(Source records)
· · · · ·

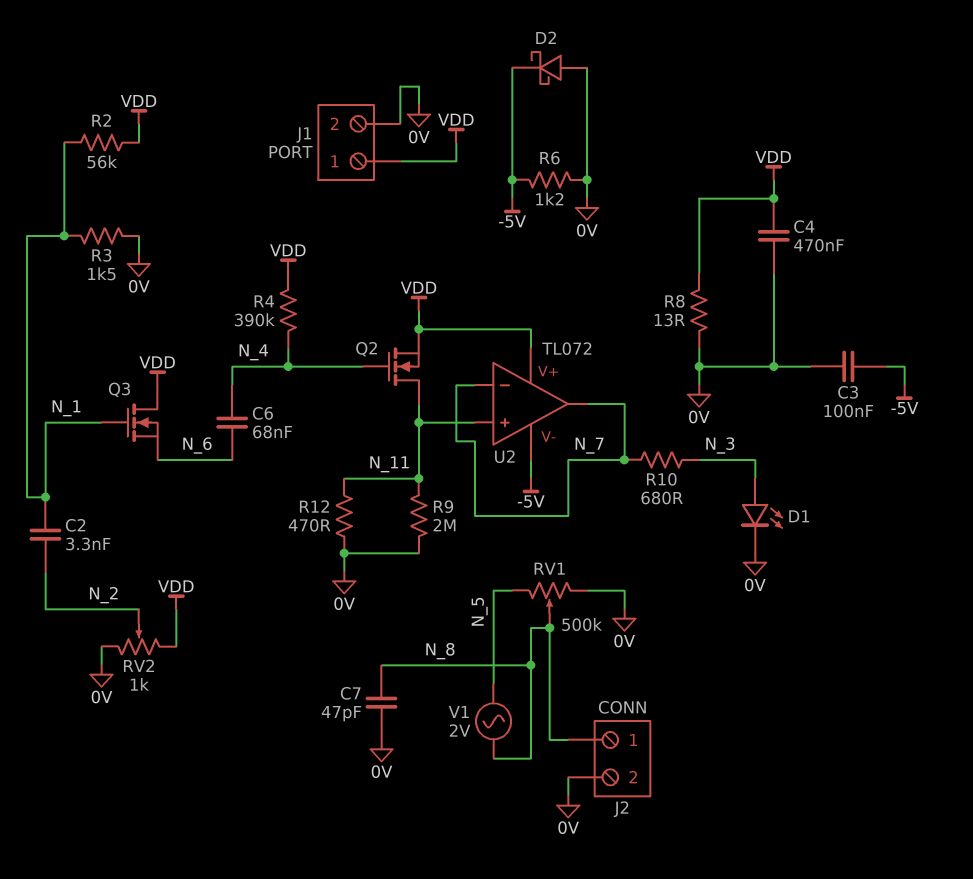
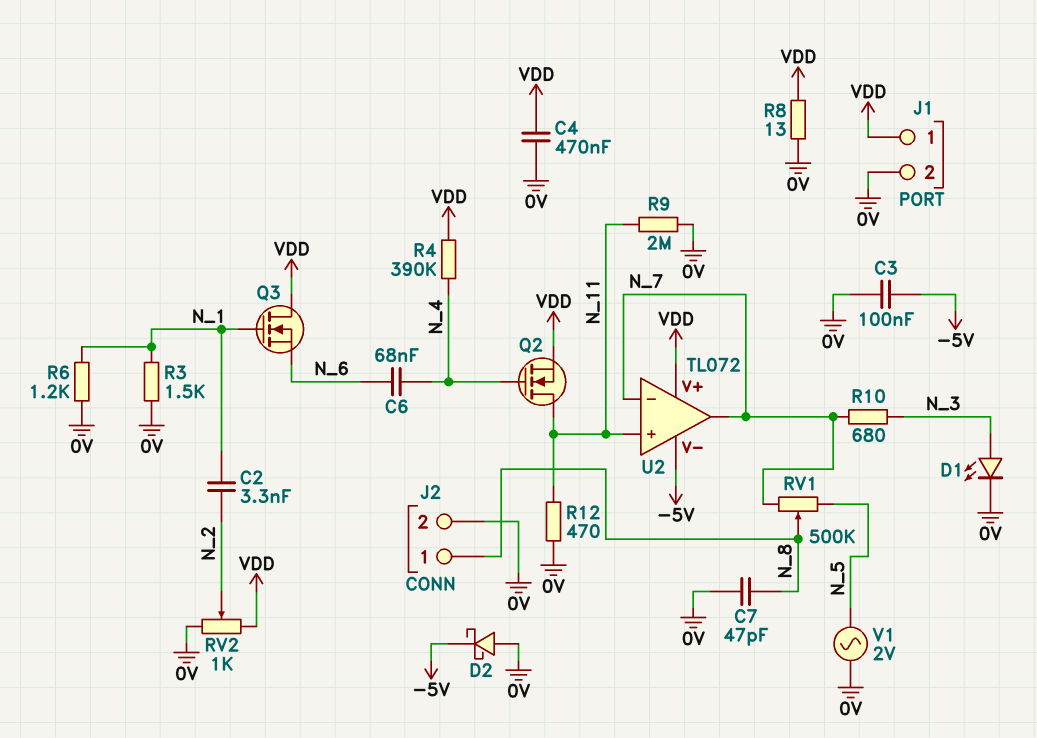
R2: 56k (N_1, VDD) -> none
R6: 1.2k (-5V, 0V) -> 1.2k (0V, N_1)
RV1: 500k (0V, N_5, wiper N_8) -> 500k (N_5, N_7, wiper N_8)
V1: AC 2V (N_5, N_8) -> AC 2V (0V, N_5)

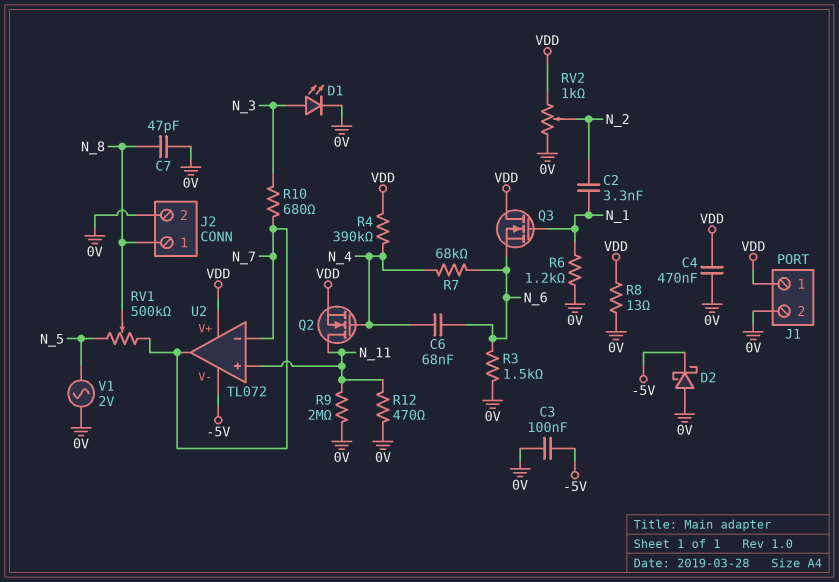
R3: 1.5k (0V, N_1) -> 1.5k (0V, N_6)
R7: none -> 68k (N_4, N_6)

· · · · ·

PROBLEM STATEMENT: Output the data above exactly, excluding images.

COMPLETED TASK:
R2: 56k (N_1, VDD) -> none
R6: 1.2k (-5V, 0V) -> 1.2k (0V, N_1)
RV1: 500k (0V, N_5, wiper N_8) -> 500k (N_5, N_7, wiper N_8)
V1: AC 2V (N_5, N_8) -> AC 2V (0V, N_5)

R3: 1.5k (0V, N_1) -> 1.5k (0V, N_6)
R7: none -> 68k (N_4, N_6)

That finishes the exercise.